**GOAL OF THE EXERCISE:** Using only the entries below, copy exactly the lines that begin at the one with "gray triangle: (165, 141)" and end at the one with "gray triangle: (172, 140) -> (134, 90), moved", both included. Drop the pictures.

**SUPPLIED MATERIAL:**
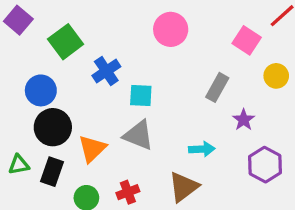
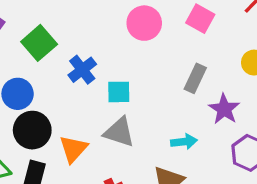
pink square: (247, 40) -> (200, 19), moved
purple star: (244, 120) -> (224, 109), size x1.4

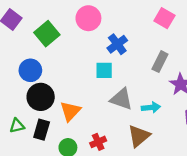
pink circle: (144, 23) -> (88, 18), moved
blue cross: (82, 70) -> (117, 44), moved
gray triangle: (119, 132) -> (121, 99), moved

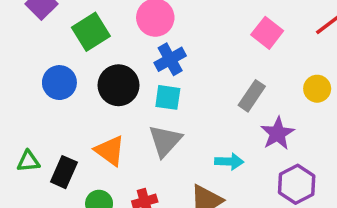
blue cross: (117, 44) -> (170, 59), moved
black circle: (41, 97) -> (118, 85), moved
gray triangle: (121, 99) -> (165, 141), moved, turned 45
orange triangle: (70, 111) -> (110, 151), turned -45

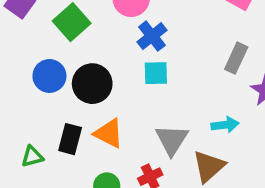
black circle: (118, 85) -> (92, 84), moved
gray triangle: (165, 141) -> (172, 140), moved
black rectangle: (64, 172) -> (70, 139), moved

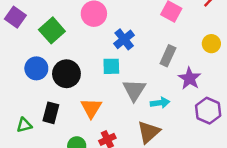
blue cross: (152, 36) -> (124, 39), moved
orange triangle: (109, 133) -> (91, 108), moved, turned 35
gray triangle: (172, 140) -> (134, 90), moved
--
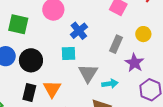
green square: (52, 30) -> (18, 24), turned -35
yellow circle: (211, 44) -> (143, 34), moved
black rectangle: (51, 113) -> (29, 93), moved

**RESPONSE TO THE TASK:**
gray triangle: (165, 141) -> (172, 140), moved
black rectangle: (64, 172) -> (70, 139), moved

blue cross: (152, 36) -> (124, 39), moved
orange triangle: (109, 133) -> (91, 108), moved, turned 35
gray triangle: (172, 140) -> (134, 90), moved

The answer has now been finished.